== EXERCISE BRIEF ==
Restate the records in full, so that each line matches the original exactly.
+++ EXERCISE MATERIALS
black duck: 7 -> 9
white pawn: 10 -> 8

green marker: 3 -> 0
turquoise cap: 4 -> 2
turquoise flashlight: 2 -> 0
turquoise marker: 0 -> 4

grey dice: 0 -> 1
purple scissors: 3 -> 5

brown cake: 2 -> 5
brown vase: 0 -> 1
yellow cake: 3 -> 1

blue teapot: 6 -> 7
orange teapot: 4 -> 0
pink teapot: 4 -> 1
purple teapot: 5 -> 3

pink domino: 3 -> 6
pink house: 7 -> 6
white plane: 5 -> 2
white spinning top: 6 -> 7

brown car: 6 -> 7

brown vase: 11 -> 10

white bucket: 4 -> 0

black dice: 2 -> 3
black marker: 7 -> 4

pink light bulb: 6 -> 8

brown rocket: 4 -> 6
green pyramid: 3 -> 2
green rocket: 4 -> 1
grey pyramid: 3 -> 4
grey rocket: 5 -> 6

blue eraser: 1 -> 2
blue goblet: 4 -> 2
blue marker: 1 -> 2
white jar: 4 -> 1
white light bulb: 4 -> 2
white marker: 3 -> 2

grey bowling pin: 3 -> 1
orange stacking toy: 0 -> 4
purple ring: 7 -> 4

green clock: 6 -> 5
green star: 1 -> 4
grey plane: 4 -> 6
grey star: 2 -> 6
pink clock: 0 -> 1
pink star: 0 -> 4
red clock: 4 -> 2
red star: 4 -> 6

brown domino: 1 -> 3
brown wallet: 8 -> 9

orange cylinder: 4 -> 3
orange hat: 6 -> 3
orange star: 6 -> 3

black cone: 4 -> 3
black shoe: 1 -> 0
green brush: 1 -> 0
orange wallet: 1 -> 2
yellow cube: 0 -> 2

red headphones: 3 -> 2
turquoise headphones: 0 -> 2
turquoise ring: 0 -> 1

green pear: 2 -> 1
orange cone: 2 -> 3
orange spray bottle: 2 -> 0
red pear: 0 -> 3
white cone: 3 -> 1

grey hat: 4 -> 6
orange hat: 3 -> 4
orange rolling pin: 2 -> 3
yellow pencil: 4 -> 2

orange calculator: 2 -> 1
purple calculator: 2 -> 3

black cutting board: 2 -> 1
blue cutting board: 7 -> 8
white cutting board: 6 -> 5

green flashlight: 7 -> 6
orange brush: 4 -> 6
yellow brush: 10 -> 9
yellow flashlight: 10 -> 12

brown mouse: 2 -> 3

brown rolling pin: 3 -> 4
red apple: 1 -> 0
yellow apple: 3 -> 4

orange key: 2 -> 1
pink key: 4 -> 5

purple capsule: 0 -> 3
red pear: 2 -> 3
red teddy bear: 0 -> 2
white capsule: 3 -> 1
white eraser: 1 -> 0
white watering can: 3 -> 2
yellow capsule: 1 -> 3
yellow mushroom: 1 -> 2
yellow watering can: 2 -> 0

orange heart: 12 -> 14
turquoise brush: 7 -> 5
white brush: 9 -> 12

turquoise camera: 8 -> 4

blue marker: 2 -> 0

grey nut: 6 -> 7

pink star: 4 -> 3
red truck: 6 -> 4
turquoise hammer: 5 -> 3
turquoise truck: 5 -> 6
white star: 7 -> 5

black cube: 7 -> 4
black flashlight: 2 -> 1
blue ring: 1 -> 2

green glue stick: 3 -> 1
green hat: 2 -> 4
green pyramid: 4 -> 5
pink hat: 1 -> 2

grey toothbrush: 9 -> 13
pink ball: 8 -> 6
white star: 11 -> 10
++++++
== SOLUTION BELOW ==
black duck: 7 -> 9
white pawn: 10 -> 8

green marker: 3 -> 0
turquoise cap: 4 -> 2
turquoise flashlight: 2 -> 0
turquoise marker: 0 -> 4

grey dice: 0 -> 1
purple scissors: 3 -> 5

brown cake: 2 -> 5
brown vase: 0 -> 1
yellow cake: 3 -> 1

blue teapot: 6 -> 7
orange teapot: 4 -> 0
pink teapot: 4 -> 1
purple teapot: 5 -> 3

pink domino: 3 -> 6
pink house: 7 -> 6
white plane: 5 -> 2
white spinning top: 6 -> 7

brown car: 6 -> 7

brown vase: 11 -> 10

white bucket: 4 -> 0

black dice: 2 -> 3
black marker: 7 -> 4

pink light bulb: 6 -> 8

brown rocket: 4 -> 6
green pyramid: 3 -> 2
green rocket: 4 -> 1
grey pyramid: 3 -> 4
grey rocket: 5 -> 6

blue eraser: 1 -> 2
blue goblet: 4 -> 2
blue marker: 1 -> 2
white jar: 4 -> 1
white light bulb: 4 -> 2
white marker: 3 -> 2

grey bowling pin: 3 -> 1
orange stacking toy: 0 -> 4
purple ring: 7 -> 4

green clock: 6 -> 5
green star: 1 -> 4
grey plane: 4 -> 6
grey star: 2 -> 6
pink clock: 0 -> 1
pink star: 0 -> 4
red clock: 4 -> 2
red star: 4 -> 6

brown domino: 1 -> 3
brown wallet: 8 -> 9

orange cylinder: 4 -> 3
orange hat: 6 -> 3
orange star: 6 -> 3

black cone: 4 -> 3
black shoe: 1 -> 0
green brush: 1 -> 0
orange wallet: 1 -> 2
yellow cube: 0 -> 2

red headphones: 3 -> 2
turquoise headphones: 0 -> 2
turquoise ring: 0 -> 1

green pear: 2 -> 1
orange cone: 2 -> 3
orange spray bottle: 2 -> 0
red pear: 0 -> 3
white cone: 3 -> 1

grey hat: 4 -> 6
orange hat: 3 -> 4
orange rolling pin: 2 -> 3
yellow pencil: 4 -> 2

orange calculator: 2 -> 1
purple calculator: 2 -> 3

black cutting board: 2 -> 1
blue cutting board: 7 -> 8
white cutting board: 6 -> 5

green flashlight: 7 -> 6
orange brush: 4 -> 6
yellow brush: 10 -> 9
yellow flashlight: 10 -> 12

brown mouse: 2 -> 3

brown rolling pin: 3 -> 4
red apple: 1 -> 0
yellow apple: 3 -> 4

orange key: 2 -> 1
pink key: 4 -> 5

purple capsule: 0 -> 3
red pear: 2 -> 3
red teddy bear: 0 -> 2
white capsule: 3 -> 1
white eraser: 1 -> 0
white watering can: 3 -> 2
yellow capsule: 1 -> 3
yellow mushroom: 1 -> 2
yellow watering can: 2 -> 0

orange heart: 12 -> 14
turquoise brush: 7 -> 5
white brush: 9 -> 12

turquoise camera: 8 -> 4

blue marker: 2 -> 0

grey nut: 6 -> 7

pink star: 4 -> 3
red truck: 6 -> 4
turquoise hammer: 5 -> 3
turquoise truck: 5 -> 6
white star: 7 -> 5

black cube: 7 -> 4
black flashlight: 2 -> 1
blue ring: 1 -> 2

green glue stick: 3 -> 1
green hat: 2 -> 4
green pyramid: 4 -> 5
pink hat: 1 -> 2

grey toothbrush: 9 -> 13
pink ball: 8 -> 6
white star: 11 -> 10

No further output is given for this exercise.